Data entries:
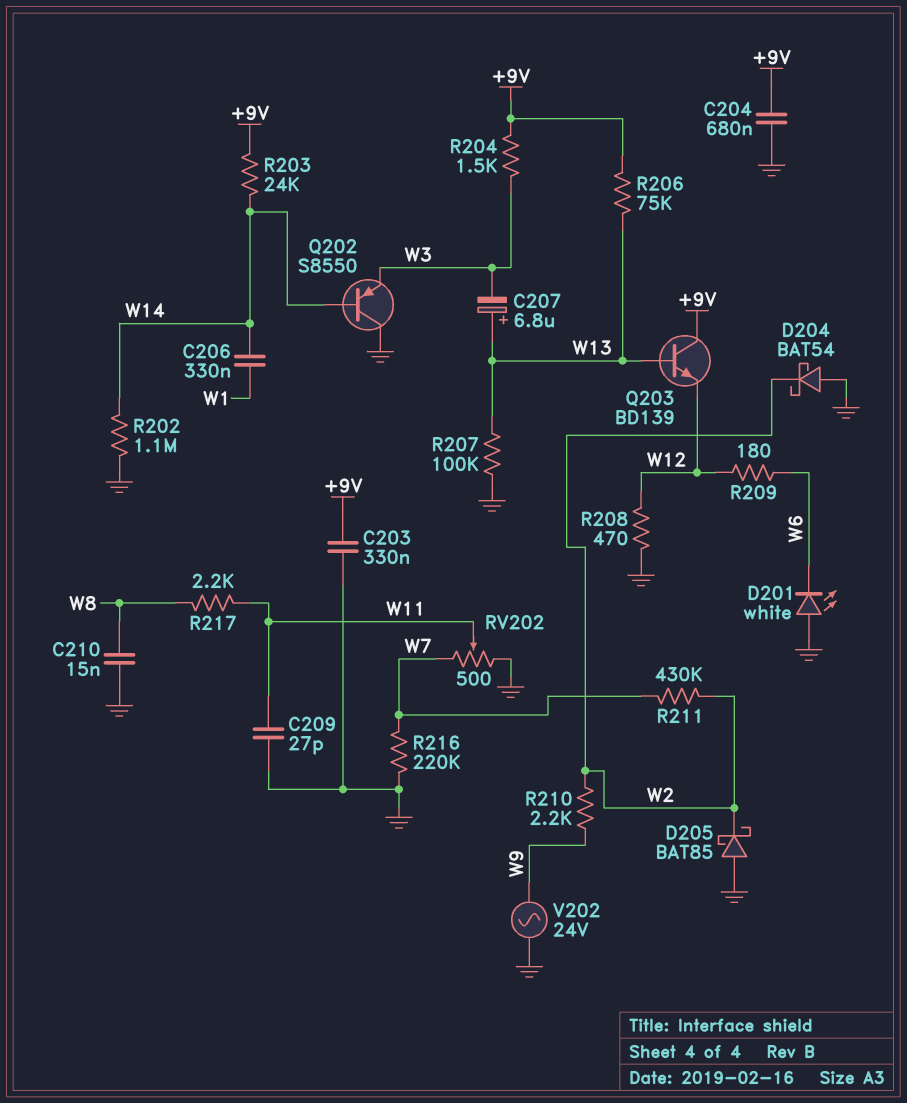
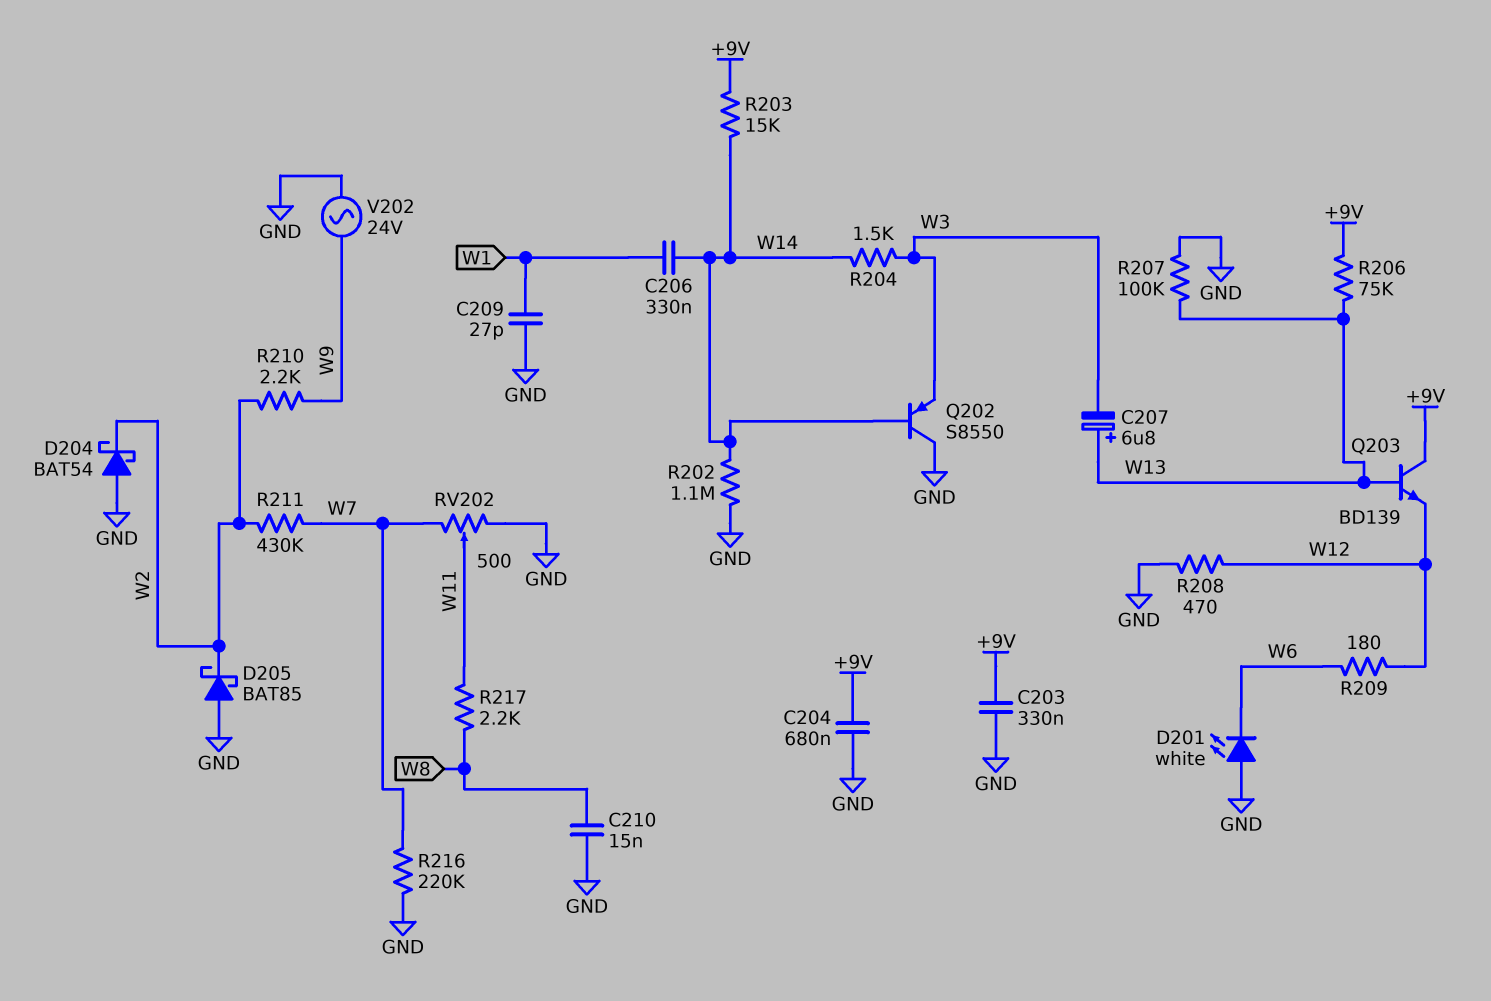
C209: 27pF (GND, W11) -> 27pF (GND, W1)
R203: 24k (+9V, W14) -> 15k (+9V, W14)
R204: 1.5k (+9V, W3) -> 1.5k (W3, W14)

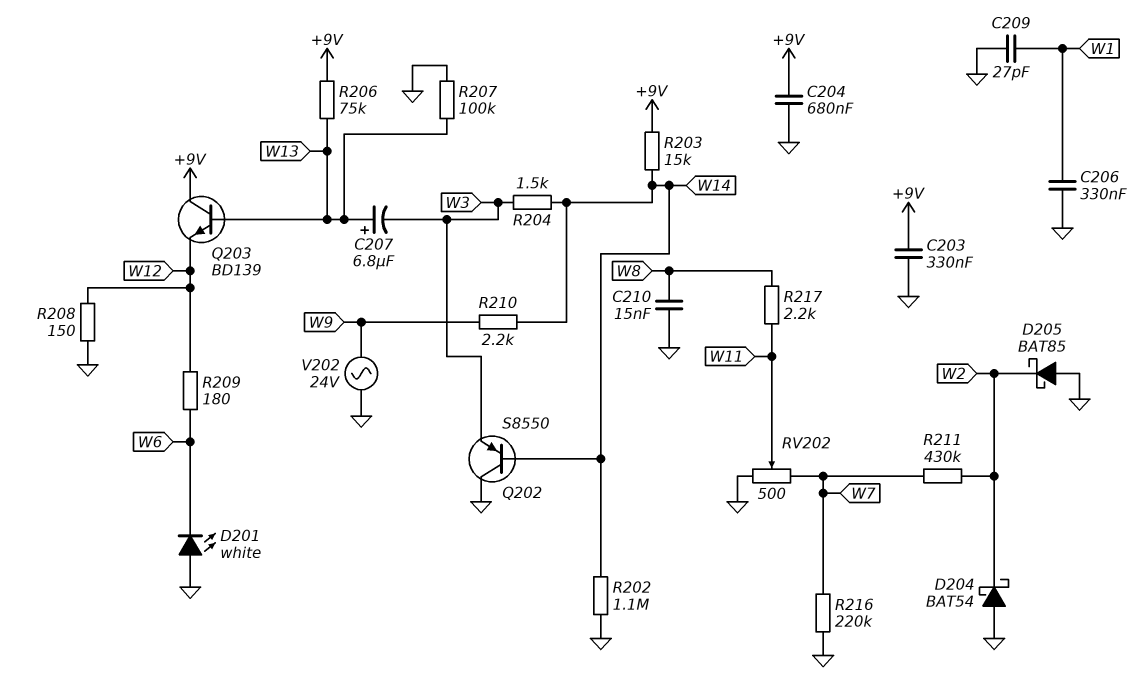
C206: 330nF (W1, W14) -> 330nF (GND, W1)
R208: 470 (GND, W12) -> 150 (GND, W12)
R210: 2.2k (W2, W9) -> 2.2k (W9, W14)

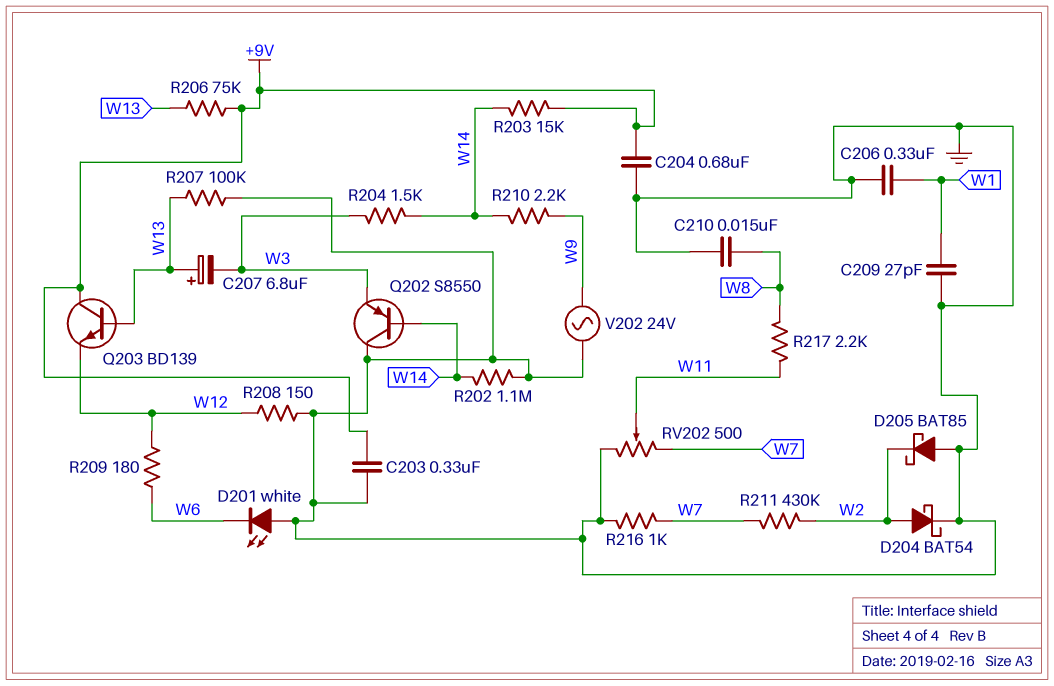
D204: schottky BAT54 (A GND, K W2) -> schottky BAT54 (A W2, K GND)
R216: 220k (GND, W7) -> 1k (GND, W7)

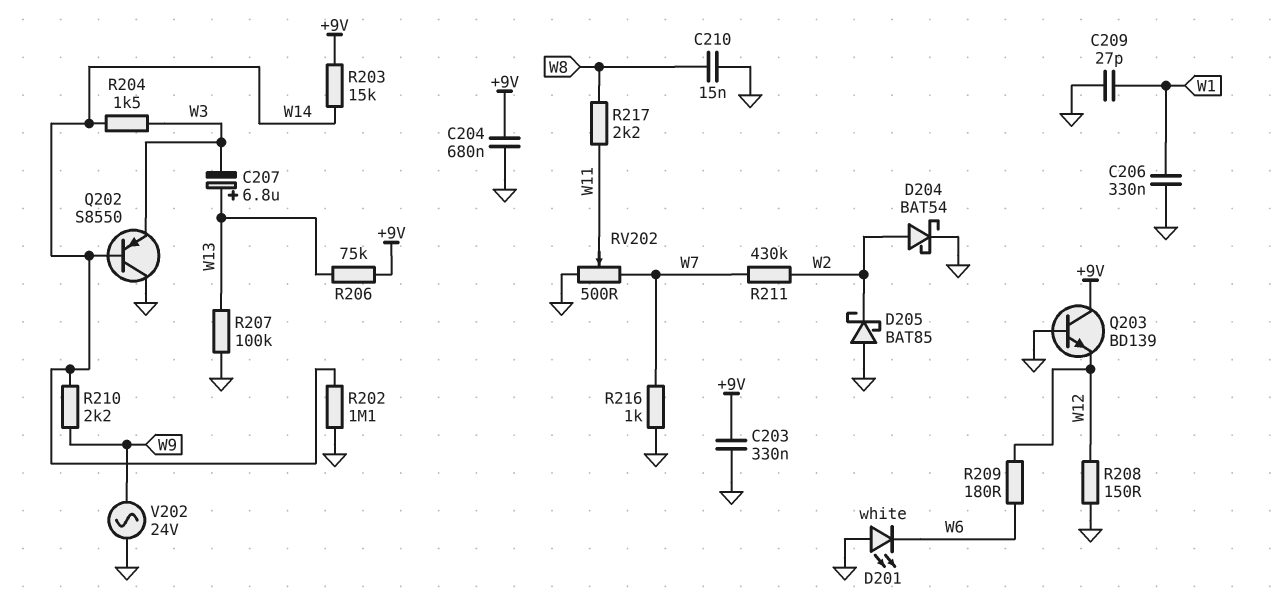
Q203: NPN BD139 (B W13, C +9V, E W12) -> NPN BD139 (B GND, C +9V, E W12)

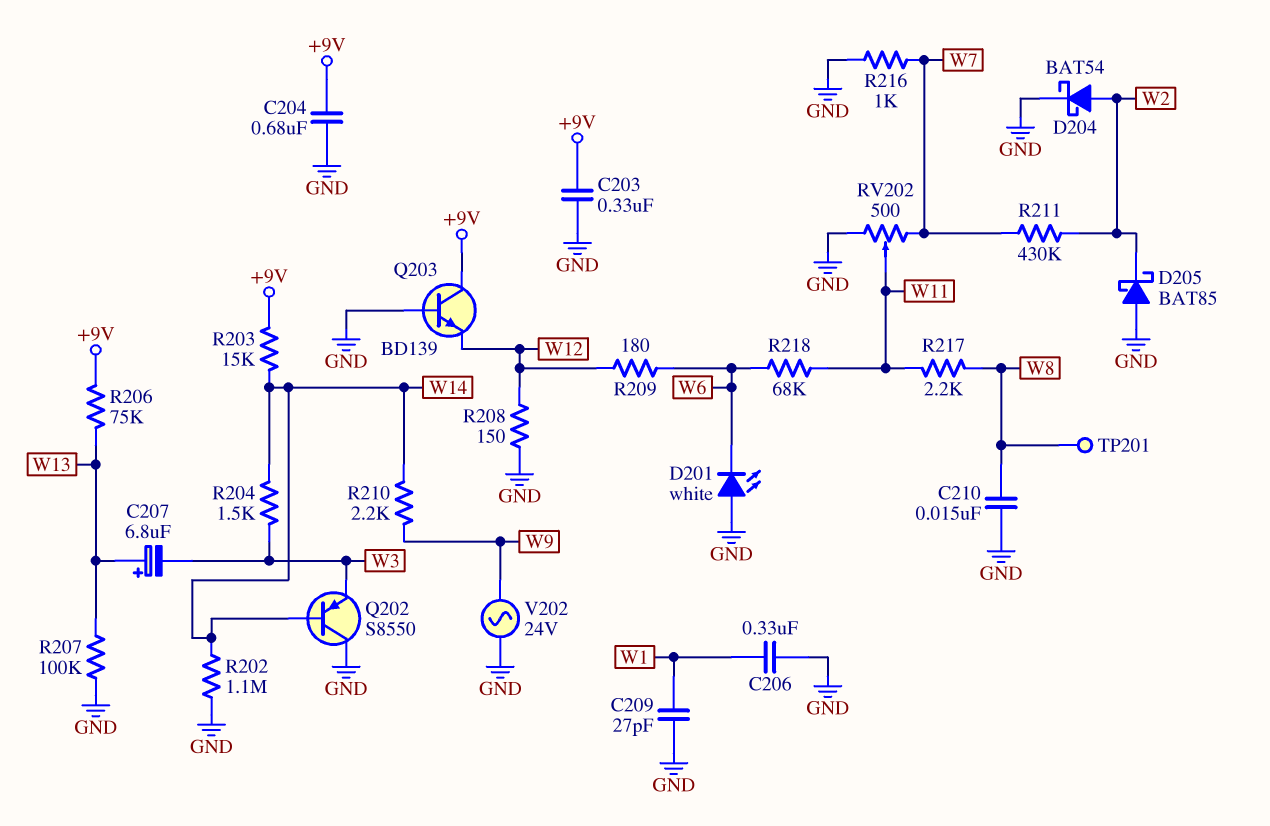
R218: none -> 68k (W6, W11)
TP201: none -> test point (W8)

◆ What you will do:
Would you copy each line above exactly as given, dropping any images?

◆ Task output:
C209: 27pF (GND, W11) -> 27pF (GND, W1)
R203: 24k (+9V, W14) -> 15k (+9V, W14)
R204: 1.5k (+9V, W3) -> 1.5k (W3, W14)

C206: 330nF (W1, W14) -> 330nF (GND, W1)
R208: 470 (GND, W12) -> 150 (GND, W12)
R210: 2.2k (W2, W9) -> 2.2k (W9, W14)

D204: schottky BAT54 (A GND, K W2) -> schottky BAT54 (A W2, K GND)
R216: 220k (GND, W7) -> 1k (GND, W7)

Q203: NPN BD139 (B W13, C +9V, E W12) -> NPN BD139 (B GND, C +9V, E W12)

R218: none -> 68k (W6, W11)
TP201: none -> test point (W8)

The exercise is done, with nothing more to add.